▶ _Data listing_:
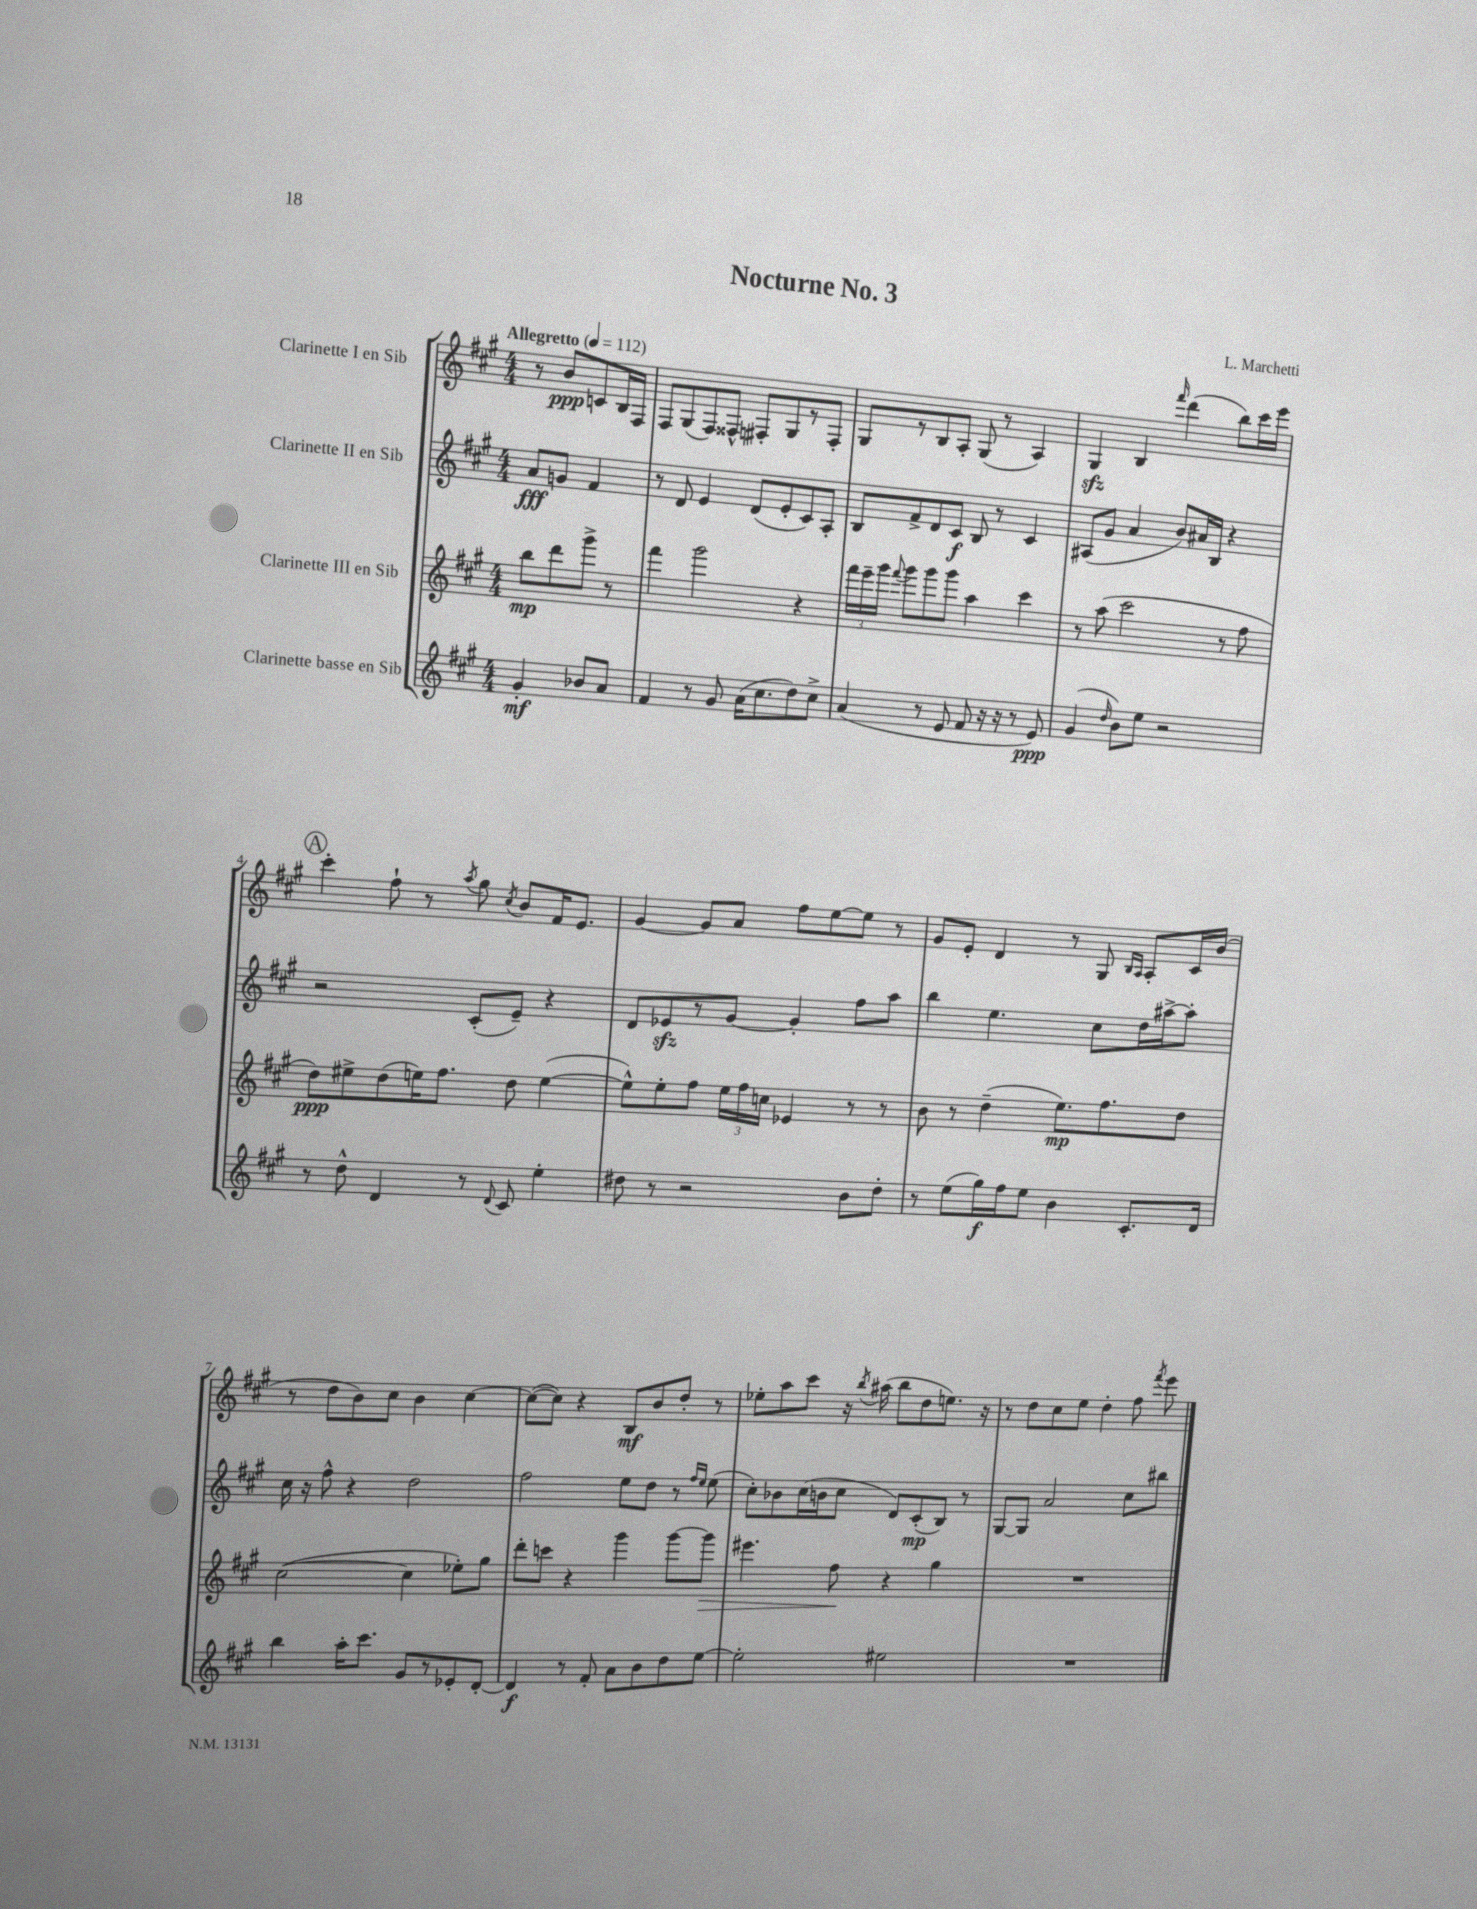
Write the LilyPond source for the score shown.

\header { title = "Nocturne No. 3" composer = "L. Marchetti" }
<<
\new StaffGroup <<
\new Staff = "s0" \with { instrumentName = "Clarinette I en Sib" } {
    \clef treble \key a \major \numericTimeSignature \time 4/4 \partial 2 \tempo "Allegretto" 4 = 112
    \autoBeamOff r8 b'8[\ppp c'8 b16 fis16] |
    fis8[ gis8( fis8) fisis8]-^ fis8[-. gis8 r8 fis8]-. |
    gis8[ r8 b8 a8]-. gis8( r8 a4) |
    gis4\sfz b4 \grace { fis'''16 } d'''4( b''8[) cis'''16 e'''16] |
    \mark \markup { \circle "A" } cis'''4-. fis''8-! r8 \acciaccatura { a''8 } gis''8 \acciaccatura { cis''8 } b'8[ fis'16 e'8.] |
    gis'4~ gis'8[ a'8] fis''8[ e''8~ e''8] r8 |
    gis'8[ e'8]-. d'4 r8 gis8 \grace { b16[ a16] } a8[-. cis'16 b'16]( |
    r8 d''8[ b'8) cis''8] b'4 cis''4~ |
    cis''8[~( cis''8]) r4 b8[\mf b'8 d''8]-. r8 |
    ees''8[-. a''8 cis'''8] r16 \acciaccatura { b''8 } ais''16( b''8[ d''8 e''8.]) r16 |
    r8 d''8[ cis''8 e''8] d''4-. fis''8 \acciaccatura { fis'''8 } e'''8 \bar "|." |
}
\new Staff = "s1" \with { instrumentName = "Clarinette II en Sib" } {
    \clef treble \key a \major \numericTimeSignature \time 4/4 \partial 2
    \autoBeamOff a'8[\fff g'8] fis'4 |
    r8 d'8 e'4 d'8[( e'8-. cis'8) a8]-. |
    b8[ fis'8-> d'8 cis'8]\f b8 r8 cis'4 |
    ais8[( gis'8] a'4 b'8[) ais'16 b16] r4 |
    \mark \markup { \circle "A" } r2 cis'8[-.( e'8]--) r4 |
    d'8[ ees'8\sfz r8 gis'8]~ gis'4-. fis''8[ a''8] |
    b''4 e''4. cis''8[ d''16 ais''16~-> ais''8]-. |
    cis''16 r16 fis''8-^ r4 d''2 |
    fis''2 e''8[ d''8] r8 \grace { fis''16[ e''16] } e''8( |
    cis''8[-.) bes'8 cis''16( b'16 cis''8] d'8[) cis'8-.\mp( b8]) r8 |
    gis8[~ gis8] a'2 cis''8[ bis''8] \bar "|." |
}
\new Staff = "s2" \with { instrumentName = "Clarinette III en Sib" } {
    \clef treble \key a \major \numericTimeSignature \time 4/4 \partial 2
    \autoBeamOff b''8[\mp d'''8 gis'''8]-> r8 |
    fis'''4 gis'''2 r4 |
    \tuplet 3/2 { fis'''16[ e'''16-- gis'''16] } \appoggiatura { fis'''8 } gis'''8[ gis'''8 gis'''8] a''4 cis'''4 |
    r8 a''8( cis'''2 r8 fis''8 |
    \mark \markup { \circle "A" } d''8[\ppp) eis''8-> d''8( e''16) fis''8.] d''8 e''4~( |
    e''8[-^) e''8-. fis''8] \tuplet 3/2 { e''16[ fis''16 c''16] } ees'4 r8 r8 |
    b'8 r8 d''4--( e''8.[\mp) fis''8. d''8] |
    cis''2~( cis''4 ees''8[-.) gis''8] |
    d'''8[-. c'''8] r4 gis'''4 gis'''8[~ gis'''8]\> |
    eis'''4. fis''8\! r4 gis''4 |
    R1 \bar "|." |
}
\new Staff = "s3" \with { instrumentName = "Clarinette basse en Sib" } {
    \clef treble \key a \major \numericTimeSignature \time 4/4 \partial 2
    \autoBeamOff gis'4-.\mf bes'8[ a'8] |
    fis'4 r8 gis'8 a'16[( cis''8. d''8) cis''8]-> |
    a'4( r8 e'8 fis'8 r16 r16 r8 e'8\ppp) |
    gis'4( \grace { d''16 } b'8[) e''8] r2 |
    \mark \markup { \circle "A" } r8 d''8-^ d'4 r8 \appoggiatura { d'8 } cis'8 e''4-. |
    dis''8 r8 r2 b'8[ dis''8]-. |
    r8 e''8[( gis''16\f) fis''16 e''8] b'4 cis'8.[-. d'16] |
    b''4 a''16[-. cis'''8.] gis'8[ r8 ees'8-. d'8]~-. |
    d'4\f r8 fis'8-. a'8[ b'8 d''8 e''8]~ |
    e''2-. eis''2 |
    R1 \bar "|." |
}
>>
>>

...

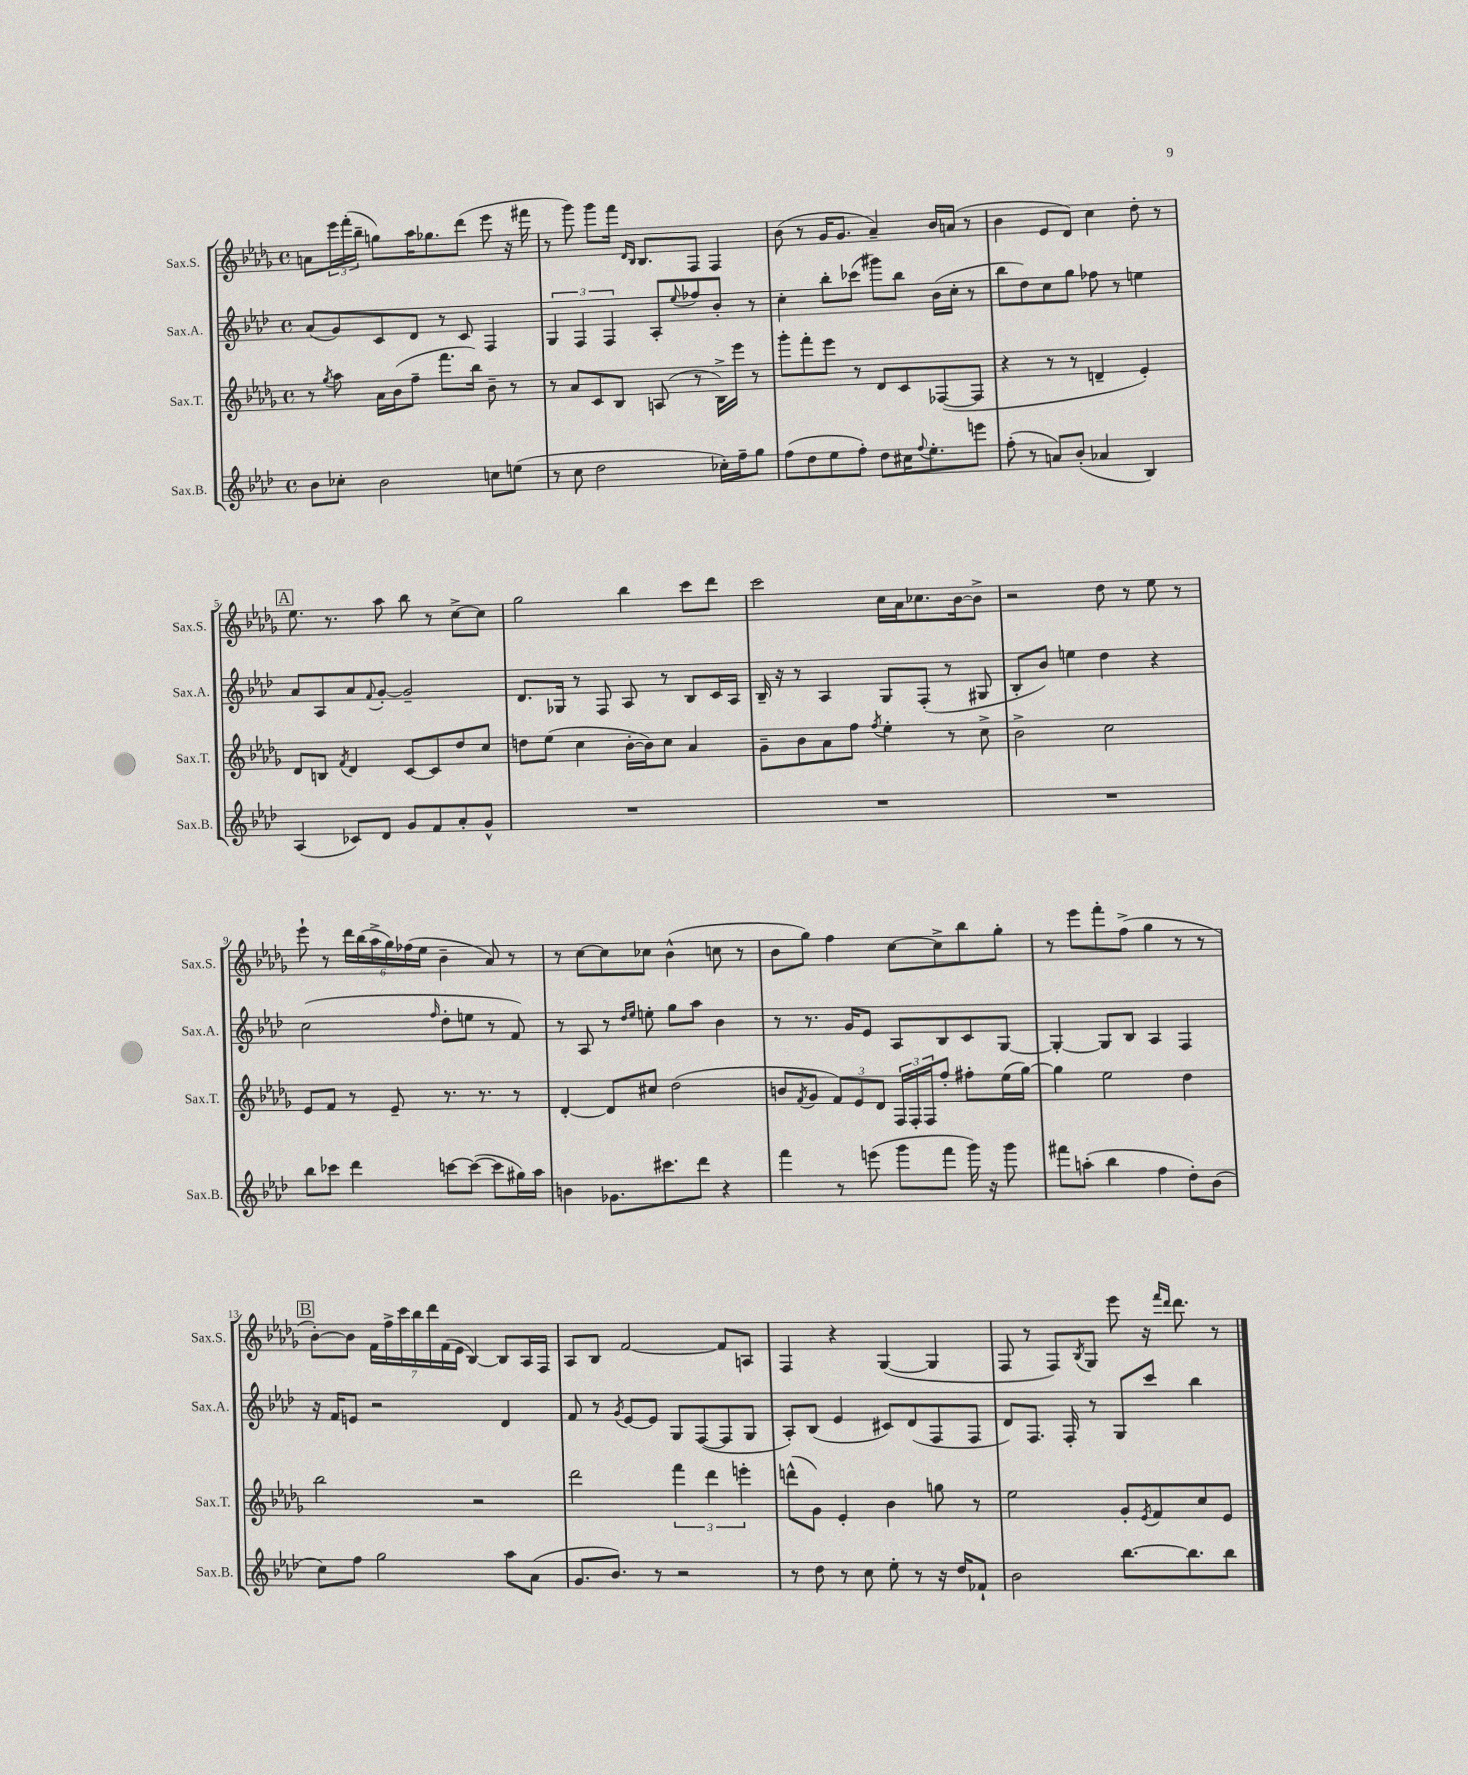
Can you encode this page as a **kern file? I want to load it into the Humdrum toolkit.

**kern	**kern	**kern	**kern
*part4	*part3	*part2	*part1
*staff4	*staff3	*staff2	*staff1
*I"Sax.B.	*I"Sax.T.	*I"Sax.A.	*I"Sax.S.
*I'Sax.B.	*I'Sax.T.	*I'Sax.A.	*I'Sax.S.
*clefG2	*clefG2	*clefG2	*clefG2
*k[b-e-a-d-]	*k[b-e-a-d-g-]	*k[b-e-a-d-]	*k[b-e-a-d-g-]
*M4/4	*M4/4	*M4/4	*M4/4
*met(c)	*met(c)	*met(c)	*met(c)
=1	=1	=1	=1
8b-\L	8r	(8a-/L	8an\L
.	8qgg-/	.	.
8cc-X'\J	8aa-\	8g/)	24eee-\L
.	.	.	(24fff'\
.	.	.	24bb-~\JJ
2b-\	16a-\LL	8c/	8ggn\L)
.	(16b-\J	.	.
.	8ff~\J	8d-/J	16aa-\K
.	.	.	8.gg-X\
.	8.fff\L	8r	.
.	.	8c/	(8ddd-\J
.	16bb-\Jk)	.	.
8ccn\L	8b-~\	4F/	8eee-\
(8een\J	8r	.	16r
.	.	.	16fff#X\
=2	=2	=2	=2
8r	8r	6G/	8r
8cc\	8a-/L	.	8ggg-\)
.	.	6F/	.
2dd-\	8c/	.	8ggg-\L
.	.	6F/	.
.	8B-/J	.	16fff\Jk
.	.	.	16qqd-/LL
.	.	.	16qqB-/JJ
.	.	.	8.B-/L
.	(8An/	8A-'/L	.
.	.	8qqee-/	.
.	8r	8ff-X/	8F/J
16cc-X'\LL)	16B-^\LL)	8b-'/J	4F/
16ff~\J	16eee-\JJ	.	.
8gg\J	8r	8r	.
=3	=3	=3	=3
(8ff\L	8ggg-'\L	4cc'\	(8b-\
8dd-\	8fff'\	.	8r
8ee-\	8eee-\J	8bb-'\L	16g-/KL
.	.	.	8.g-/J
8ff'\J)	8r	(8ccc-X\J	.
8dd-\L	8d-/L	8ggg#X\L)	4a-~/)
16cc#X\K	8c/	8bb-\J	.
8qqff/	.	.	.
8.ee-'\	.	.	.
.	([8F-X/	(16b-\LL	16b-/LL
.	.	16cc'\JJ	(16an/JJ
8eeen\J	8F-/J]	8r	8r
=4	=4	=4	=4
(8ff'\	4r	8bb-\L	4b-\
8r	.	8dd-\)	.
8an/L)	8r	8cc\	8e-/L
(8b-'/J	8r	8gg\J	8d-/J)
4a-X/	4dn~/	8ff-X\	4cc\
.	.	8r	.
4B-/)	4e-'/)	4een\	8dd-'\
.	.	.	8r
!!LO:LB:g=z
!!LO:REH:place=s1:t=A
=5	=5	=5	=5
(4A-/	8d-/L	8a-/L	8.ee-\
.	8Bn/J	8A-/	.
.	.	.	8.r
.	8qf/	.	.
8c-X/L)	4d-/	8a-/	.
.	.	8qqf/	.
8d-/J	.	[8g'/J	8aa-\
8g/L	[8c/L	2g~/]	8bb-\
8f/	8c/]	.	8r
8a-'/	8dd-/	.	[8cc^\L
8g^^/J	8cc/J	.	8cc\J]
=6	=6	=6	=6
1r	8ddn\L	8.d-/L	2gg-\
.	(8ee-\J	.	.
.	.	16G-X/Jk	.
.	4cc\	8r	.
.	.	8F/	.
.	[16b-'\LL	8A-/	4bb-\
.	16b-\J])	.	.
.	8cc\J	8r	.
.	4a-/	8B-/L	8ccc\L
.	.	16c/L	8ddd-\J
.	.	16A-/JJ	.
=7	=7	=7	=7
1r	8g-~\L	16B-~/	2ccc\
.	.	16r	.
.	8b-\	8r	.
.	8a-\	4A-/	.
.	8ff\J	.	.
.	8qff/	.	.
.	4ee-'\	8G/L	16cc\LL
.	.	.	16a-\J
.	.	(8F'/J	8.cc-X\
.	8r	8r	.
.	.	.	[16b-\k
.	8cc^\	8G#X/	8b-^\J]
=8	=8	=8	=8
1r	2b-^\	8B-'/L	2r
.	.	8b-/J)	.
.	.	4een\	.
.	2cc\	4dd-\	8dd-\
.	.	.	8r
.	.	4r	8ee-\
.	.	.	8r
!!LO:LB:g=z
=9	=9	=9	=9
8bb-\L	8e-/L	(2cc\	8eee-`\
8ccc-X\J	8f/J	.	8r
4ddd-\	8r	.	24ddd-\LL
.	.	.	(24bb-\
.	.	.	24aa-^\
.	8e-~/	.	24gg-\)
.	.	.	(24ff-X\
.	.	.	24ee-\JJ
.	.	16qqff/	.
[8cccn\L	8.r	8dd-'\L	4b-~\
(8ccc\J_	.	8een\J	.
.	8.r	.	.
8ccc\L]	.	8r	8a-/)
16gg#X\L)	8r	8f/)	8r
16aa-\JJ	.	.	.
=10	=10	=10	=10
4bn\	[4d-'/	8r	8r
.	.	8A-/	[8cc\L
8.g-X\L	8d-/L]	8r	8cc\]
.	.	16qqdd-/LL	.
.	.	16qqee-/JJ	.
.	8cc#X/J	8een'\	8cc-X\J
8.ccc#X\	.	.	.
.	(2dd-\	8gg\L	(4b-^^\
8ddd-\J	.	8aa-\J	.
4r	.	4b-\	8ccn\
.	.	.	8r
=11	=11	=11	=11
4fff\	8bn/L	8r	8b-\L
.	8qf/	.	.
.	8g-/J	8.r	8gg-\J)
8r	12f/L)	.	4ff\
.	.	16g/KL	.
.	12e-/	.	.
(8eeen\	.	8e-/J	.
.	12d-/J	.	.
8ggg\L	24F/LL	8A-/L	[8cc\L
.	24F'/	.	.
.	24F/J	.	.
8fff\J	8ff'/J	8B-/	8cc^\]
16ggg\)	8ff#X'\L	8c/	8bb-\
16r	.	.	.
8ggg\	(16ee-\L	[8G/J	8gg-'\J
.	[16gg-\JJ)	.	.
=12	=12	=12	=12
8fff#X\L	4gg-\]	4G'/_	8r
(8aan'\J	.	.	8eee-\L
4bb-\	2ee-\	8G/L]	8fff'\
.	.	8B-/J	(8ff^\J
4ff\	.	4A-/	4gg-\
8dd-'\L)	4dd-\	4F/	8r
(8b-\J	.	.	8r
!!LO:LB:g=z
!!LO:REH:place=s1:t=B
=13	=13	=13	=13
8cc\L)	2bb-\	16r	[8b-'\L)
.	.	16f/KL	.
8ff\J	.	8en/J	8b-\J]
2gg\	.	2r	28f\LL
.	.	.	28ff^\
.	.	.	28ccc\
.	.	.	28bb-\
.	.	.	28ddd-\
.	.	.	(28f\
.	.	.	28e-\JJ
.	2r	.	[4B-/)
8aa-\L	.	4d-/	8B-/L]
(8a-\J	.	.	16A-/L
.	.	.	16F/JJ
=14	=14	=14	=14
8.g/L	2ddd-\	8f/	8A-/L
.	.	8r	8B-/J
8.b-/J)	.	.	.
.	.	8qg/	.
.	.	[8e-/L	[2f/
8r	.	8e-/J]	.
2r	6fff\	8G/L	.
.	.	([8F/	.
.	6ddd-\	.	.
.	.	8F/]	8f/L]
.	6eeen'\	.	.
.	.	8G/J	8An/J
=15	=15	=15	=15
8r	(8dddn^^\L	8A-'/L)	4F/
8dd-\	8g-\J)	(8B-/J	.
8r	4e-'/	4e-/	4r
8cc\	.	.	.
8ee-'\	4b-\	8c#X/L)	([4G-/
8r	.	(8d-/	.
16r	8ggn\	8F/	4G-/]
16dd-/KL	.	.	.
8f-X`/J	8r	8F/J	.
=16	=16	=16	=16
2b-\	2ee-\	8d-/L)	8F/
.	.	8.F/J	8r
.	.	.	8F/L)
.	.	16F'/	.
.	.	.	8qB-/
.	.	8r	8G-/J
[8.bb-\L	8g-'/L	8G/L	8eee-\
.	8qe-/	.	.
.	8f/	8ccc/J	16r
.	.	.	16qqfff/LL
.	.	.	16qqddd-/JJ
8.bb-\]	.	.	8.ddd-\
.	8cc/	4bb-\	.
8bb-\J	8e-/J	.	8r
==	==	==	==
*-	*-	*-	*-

▶ _Exercise goal_: How many lines in the data above contain the string "acciaccatura"? Give only the number.

▶ _The solution_: 3